> _Assignment_
Repeat precisely the span of lines below that opens with the line containing "tan plate D6:E6" and closes with the line containing "green slope I10:K11", both included.

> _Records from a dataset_
Content starts

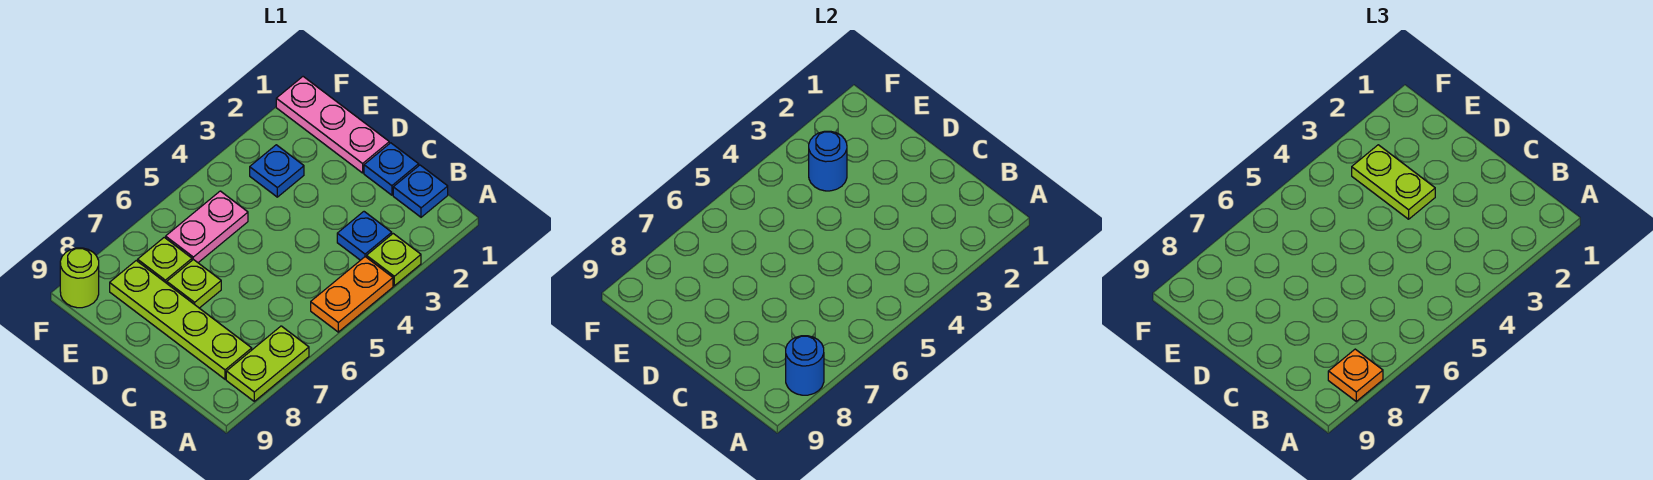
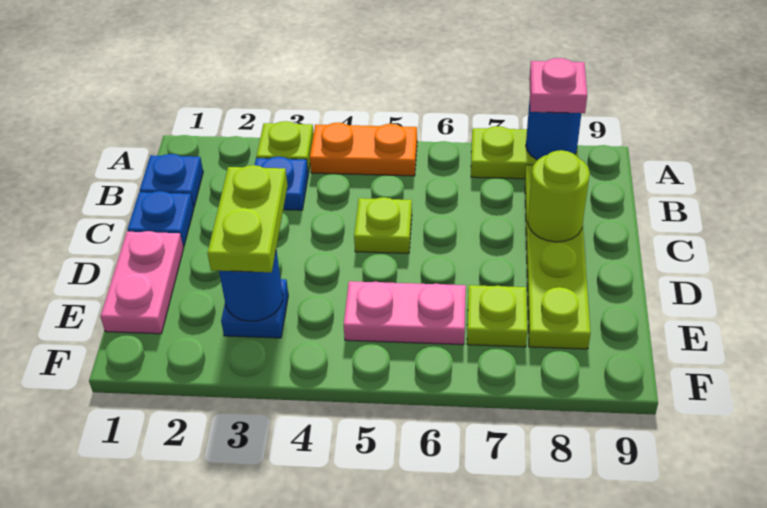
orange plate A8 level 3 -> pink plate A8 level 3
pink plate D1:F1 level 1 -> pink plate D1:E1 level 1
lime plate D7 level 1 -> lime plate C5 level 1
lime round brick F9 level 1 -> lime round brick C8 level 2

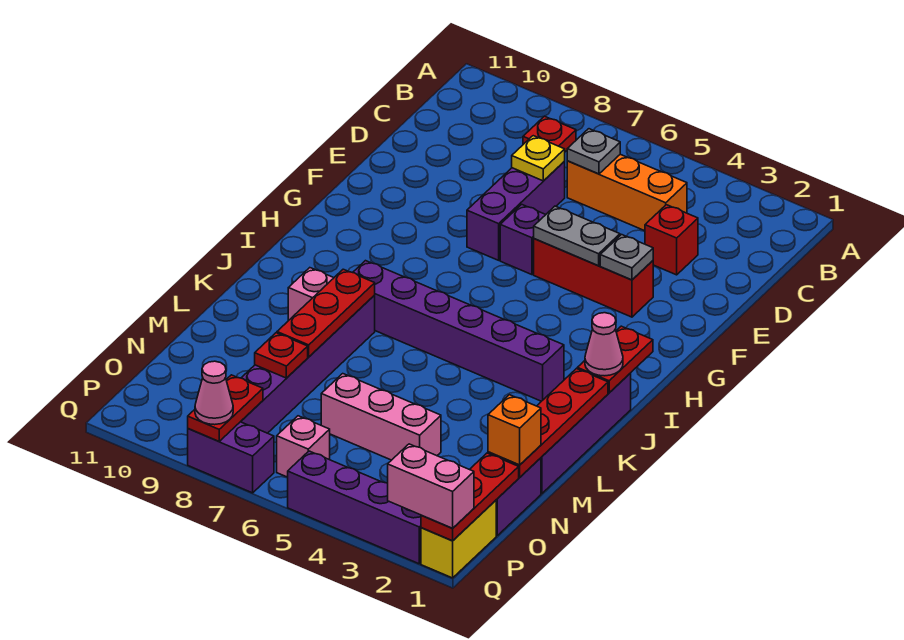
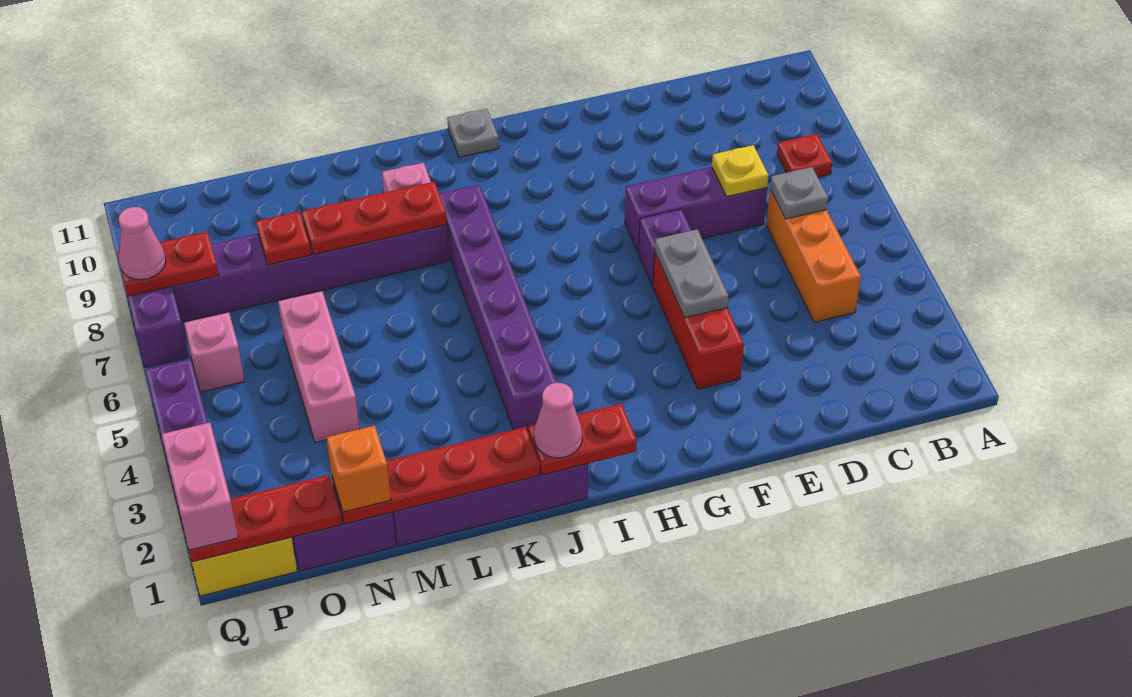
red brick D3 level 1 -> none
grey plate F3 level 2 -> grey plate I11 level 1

Content ends
Content starts

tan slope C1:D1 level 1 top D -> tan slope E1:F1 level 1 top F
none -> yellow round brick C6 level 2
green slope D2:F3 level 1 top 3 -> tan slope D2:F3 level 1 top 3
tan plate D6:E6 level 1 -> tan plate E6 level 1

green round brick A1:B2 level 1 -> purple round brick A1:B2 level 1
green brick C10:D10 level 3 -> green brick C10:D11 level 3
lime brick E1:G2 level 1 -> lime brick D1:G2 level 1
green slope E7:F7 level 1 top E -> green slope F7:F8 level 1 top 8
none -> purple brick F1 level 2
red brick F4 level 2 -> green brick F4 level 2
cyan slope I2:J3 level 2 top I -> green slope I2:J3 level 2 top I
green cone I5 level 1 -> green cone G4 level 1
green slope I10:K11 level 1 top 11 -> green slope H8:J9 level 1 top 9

Content ends

> _Task solution_
tan plate D6:E6 level 1 -> tan plate E6 level 1

green round brick A1:B2 level 1 -> purple round brick A1:B2 level 1
green brick C10:D10 level 3 -> green brick C10:D11 level 3
lime brick E1:G2 level 1 -> lime brick D1:G2 level 1
green slope E7:F7 level 1 top E -> green slope F7:F8 level 1 top 8
none -> purple brick F1 level 2
red brick F4 level 2 -> green brick F4 level 2
cyan slope I2:J3 level 2 top I -> green slope I2:J3 level 2 top I
green cone I5 level 1 -> green cone G4 level 1
green slope I10:K11 level 1 top 11 -> green slope H8:J9 level 1 top 9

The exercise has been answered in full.